__EXERCISE DETAILS__. Each line from the one with "purple line: (30, 213) -> (35, 140), moved" through the final line of the entries below must be printed exactly, and the pictures must not be.

** Opening DATA SUPPLIED block **

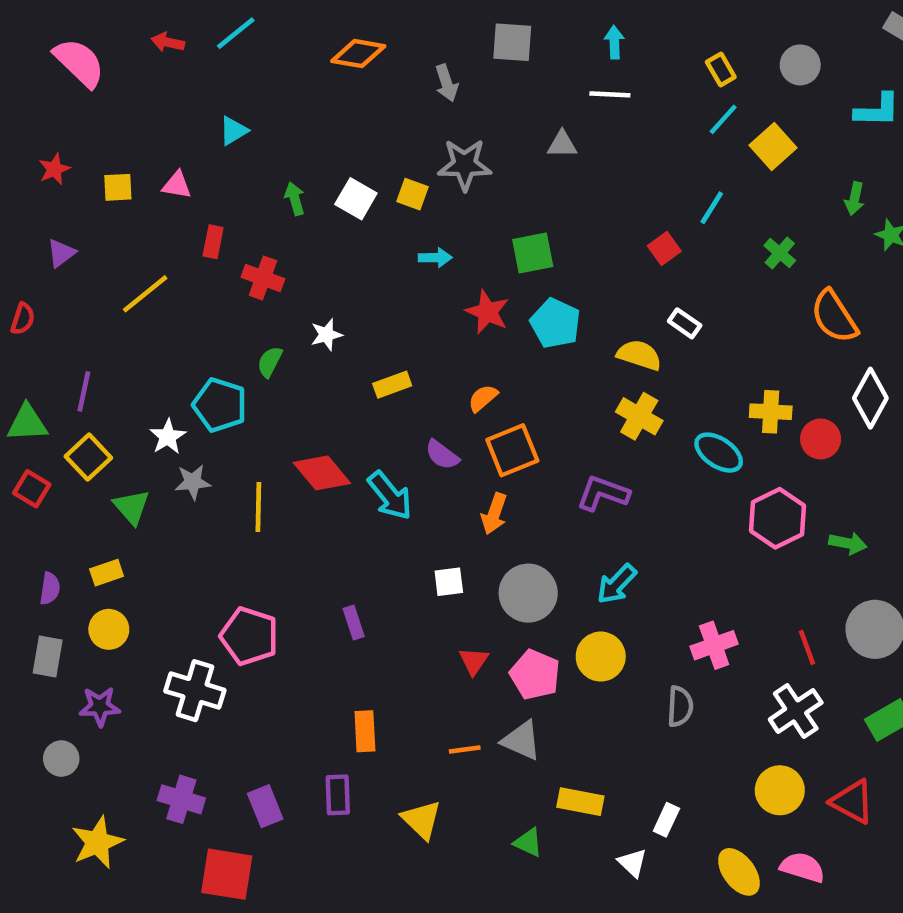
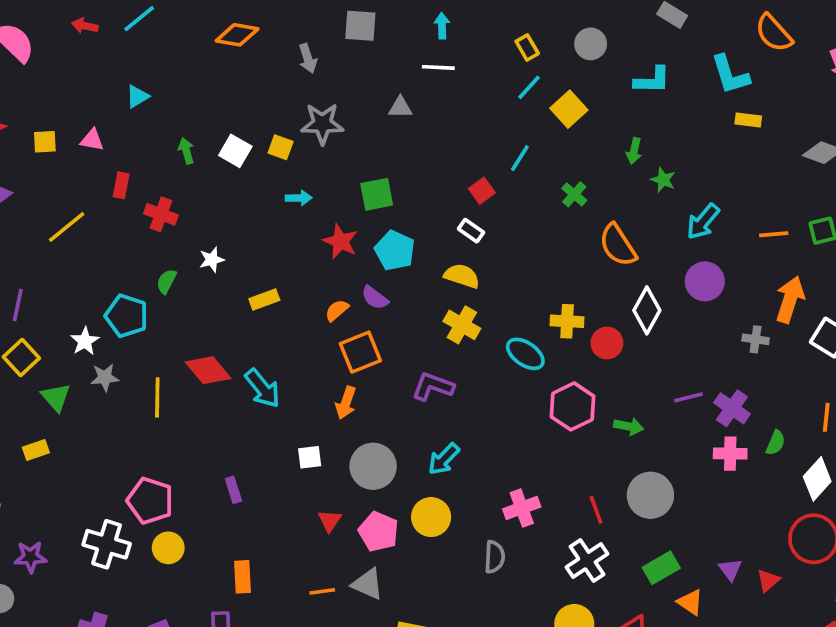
white rectangle: (685, 323) -> (471, 231), moved
purple semicircle: (442, 455) -> (375, 298), moved
yellow circle: (109, 629) -> (168, 548), moved

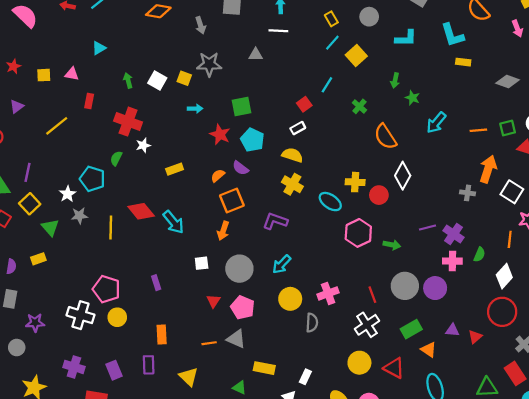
red cross: (161, 214) -> (128, 122), moved, size x1.4
white rectangle: (471, 231) -> (298, 128), turned -64
purple circle: (705, 281) -> (435, 288), moved
yellow circle: (431, 517) -> (290, 299), moved
purple triangle: (730, 570) -> (452, 330), turned -48

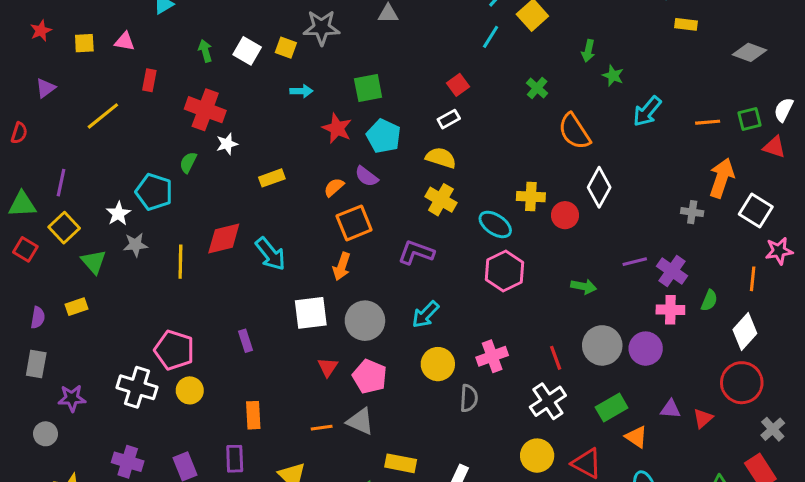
cyan line: (327, 85) -> (491, 37), moved
red diamond: (141, 211) -> (224, 238), turned -64
pink hexagon: (358, 233) -> (505, 271), moved
white square: (202, 263) -> (311, 313), size x1.6

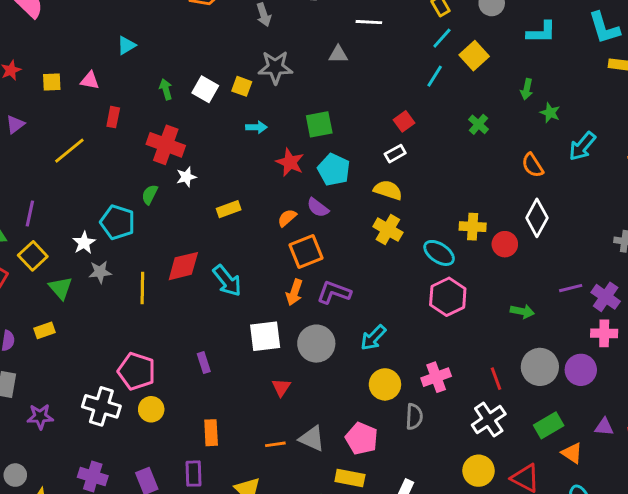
orange semicircle: (574, 131) -> (533, 165), moved, size x0.7
purple L-shape: (416, 252) -> (334, 292), moved
pink pentagon: (370, 376) -> (362, 439), moved
gray circle: (46, 434) -> (15, 475), moved

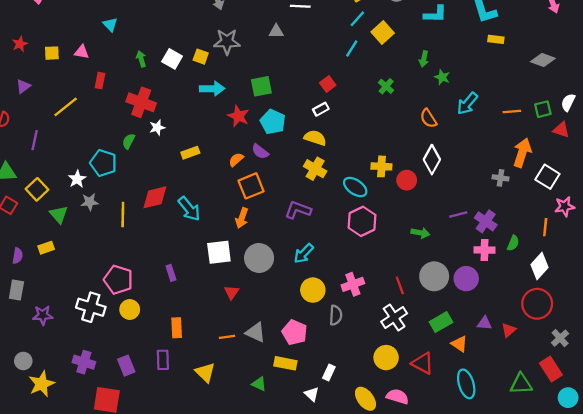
cyan triangle: (126, 45) -> (110, 25), turned -42
cyan arrow: (256, 127) -> (212, 89), size x1.5
purple line: (30, 213) -> (35, 140), moved
purple L-shape: (334, 292) -> (298, 210), moved

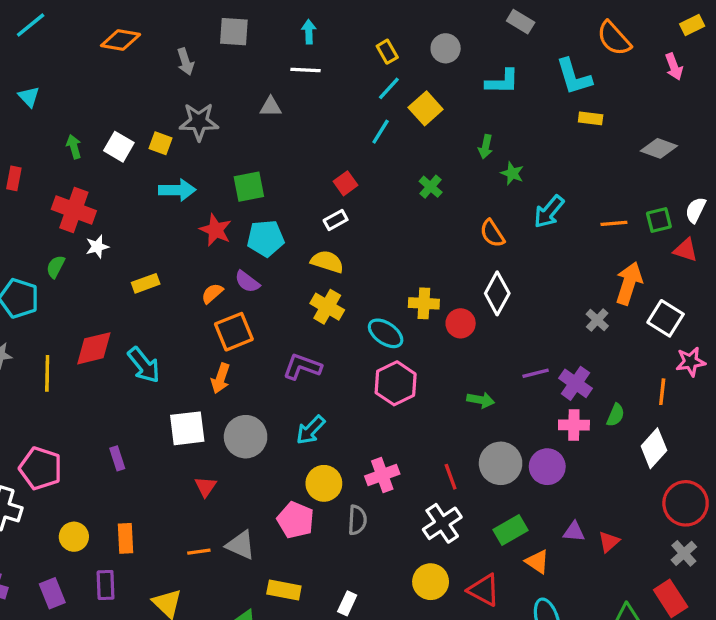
cyan pentagon: (273, 122) -> (266, 238), turned -30
gray cross: (501, 178) -> (597, 320), turned 35
red circle: (537, 304) -> (686, 503), moved
yellow circle: (130, 309) -> (74, 537), moved
pink pentagon: (295, 332) -> (296, 520), moved

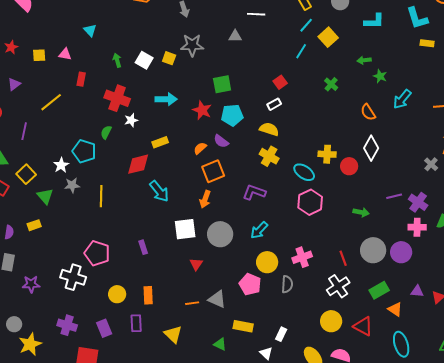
green arrow: (486, 147) -> (364, 60), turned 72
cyan arrow: (177, 190) -> (166, 99), moved
red diamond: (94, 348) -> (138, 164), moved

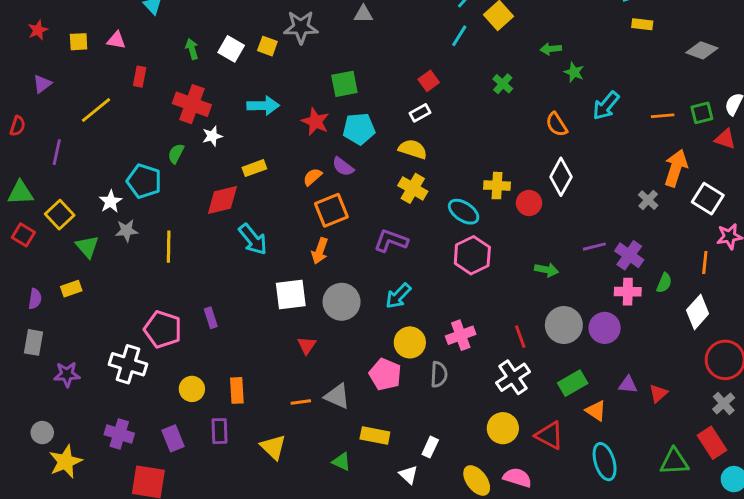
purple rectangle: (143, 247) -> (211, 318), moved

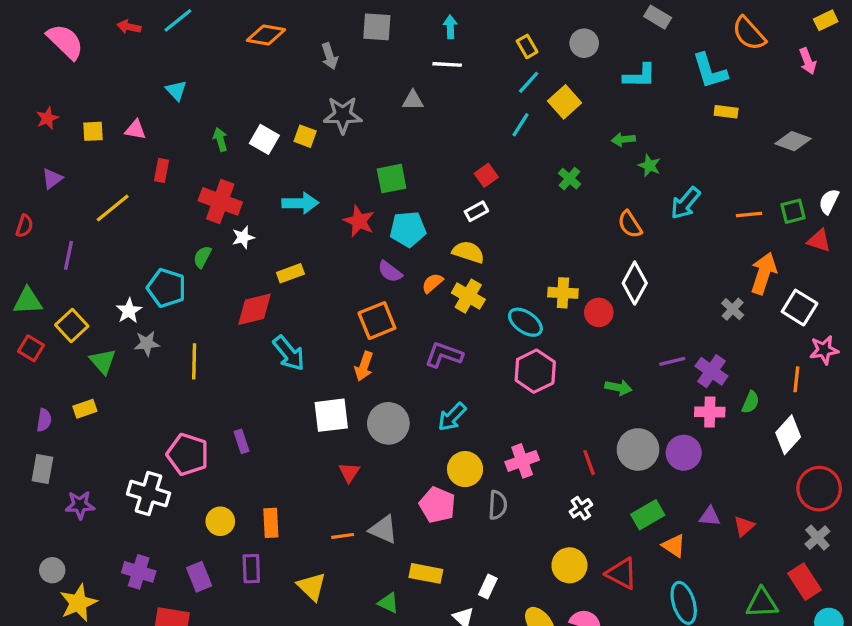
orange semicircle: (312, 177) -> (432, 283), moved
white cross: (513, 377) -> (581, 508), size x0.6

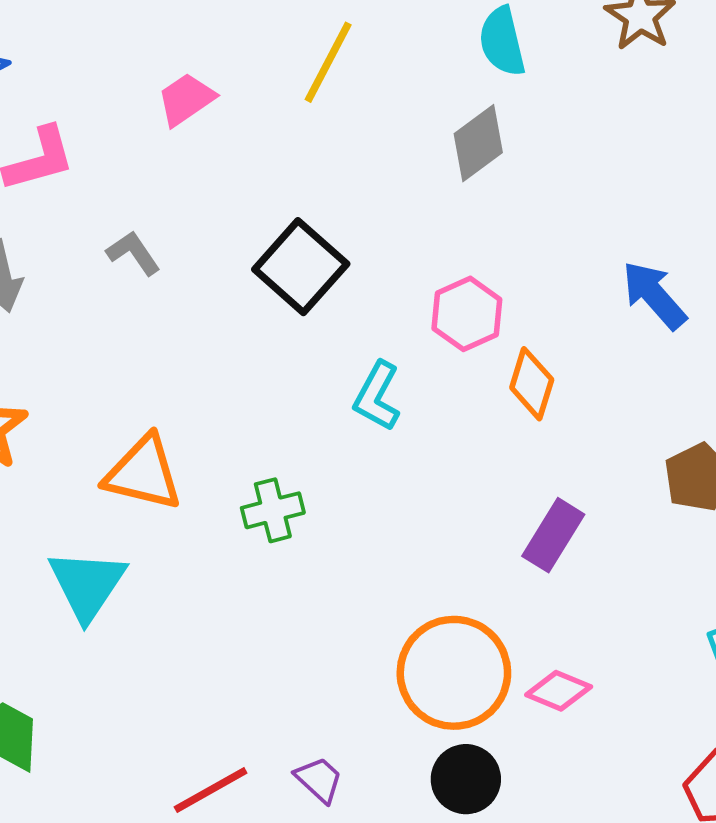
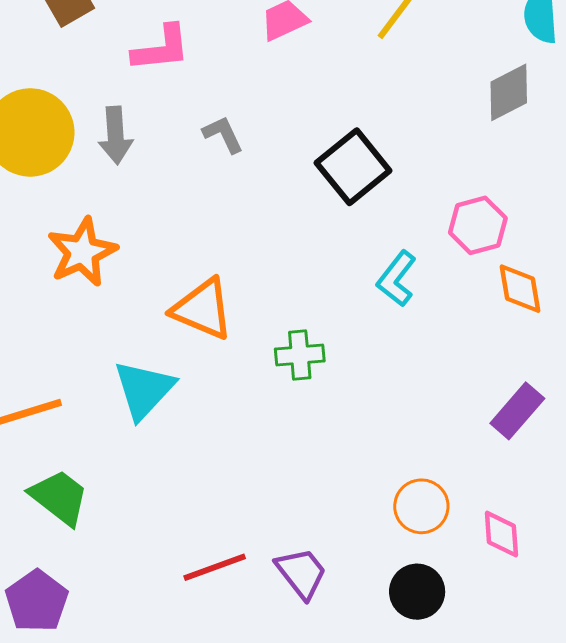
orange diamond: (532, 384) -> (520, 289), turned -36
orange circle: (454, 673) -> (421, 506), size x0.6
pink diamond: (559, 691) -> (501, 534), turned 54
purple trapezoid: (319, 780) -> (301, 573), size x1.4

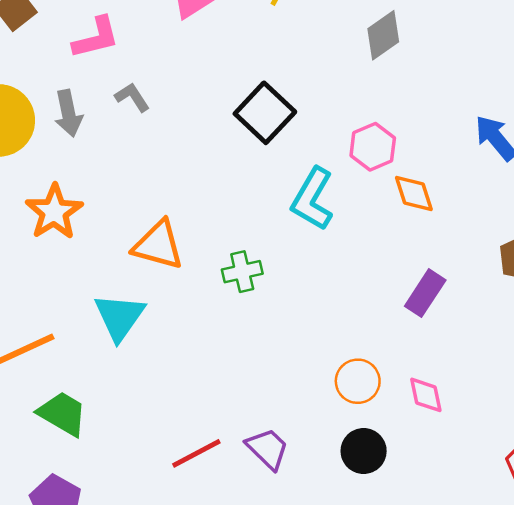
gray L-shape: (223, 134) -> (132, 97), moved
cyan L-shape: (397, 279) -> (313, 199), size x1.4

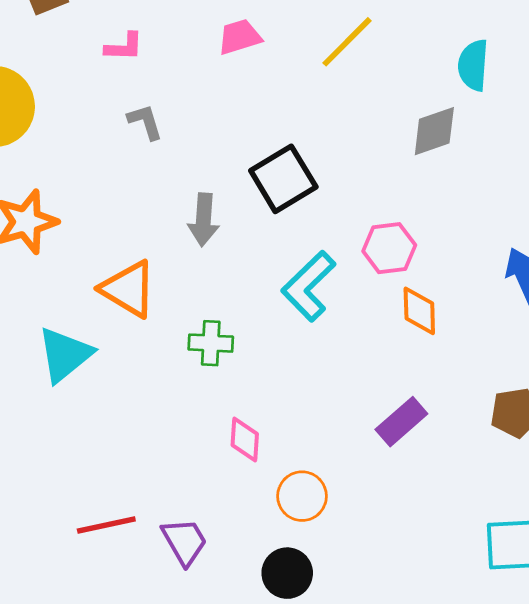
pink L-shape: (96, 38) -> (124, 47), size x0.7
gray arrow: (68, 113) -> (204, 220), moved
pink diamond: (426, 395) -> (245, 440), moved

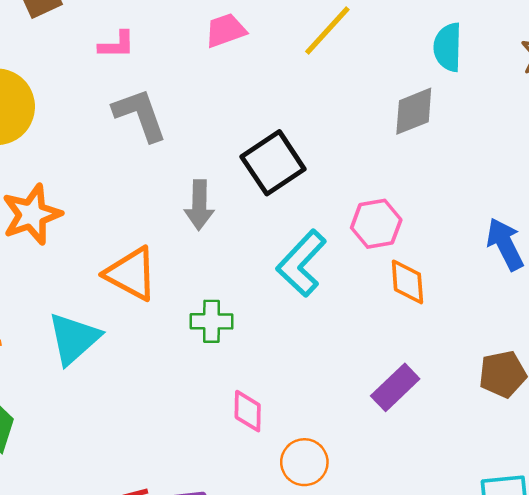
gray L-shape: (145, 122) -> (140, 115), size x1.6

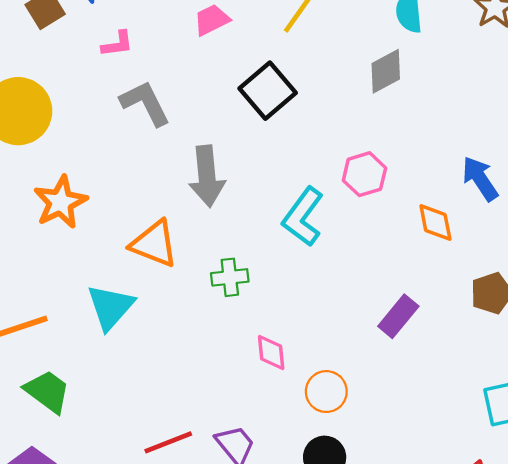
black square: (273, 163) -> (268, 91), moved
gray arrow: (199, 205) -> (207, 176), size x1.4
orange diamond: (407, 282) -> (435, 222), moved

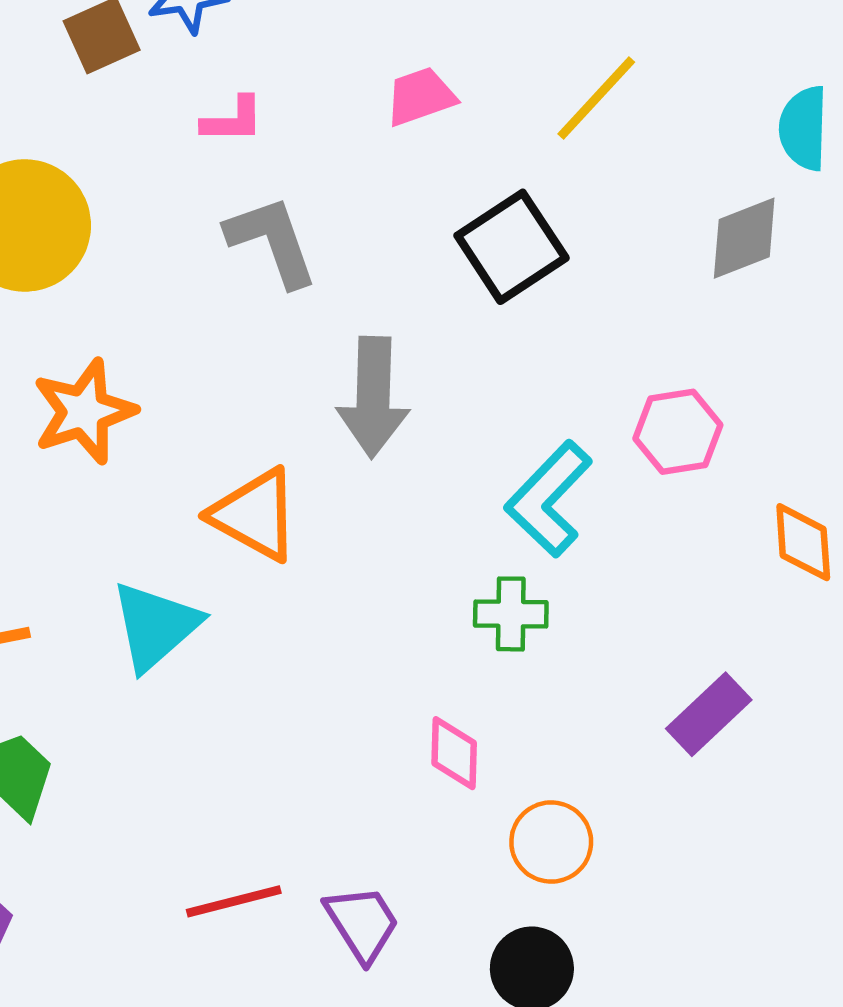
green cross: (230, 277) -> (511, 614), moved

** Closing DATA SUPPLIED block **

__ANSWER__.
purple line: (30, 213) -> (35, 140), moved
purple L-shape: (334, 292) -> (298, 210), moved

cyan pentagon: (273, 122) -> (266, 238), turned -30
gray cross: (501, 178) -> (597, 320), turned 35
red circle: (537, 304) -> (686, 503), moved
yellow circle: (130, 309) -> (74, 537), moved
pink pentagon: (295, 332) -> (296, 520), moved

green arrow: (486, 147) -> (364, 60), turned 72
cyan arrow: (177, 190) -> (166, 99), moved
red diamond: (94, 348) -> (138, 164), moved

purple rectangle: (143, 247) -> (211, 318), moved

orange semicircle: (312, 177) -> (432, 283), moved
white cross: (513, 377) -> (581, 508), size x0.6

orange diamond: (532, 384) -> (520, 289), turned -36
orange circle: (454, 673) -> (421, 506), size x0.6
pink diamond: (559, 691) -> (501, 534), turned 54
purple trapezoid: (319, 780) -> (301, 573), size x1.4

gray L-shape: (223, 134) -> (132, 97), moved
cyan L-shape: (397, 279) -> (313, 199), size x1.4

pink L-shape: (96, 38) -> (124, 47), size x0.7
gray arrow: (68, 113) -> (204, 220), moved
pink diamond: (426, 395) -> (245, 440), moved

gray L-shape: (145, 122) -> (140, 115), size x1.6

black square: (273, 163) -> (268, 91), moved
gray arrow: (199, 205) -> (207, 176), size x1.4
orange diamond: (407, 282) -> (435, 222), moved

green cross: (230, 277) -> (511, 614), moved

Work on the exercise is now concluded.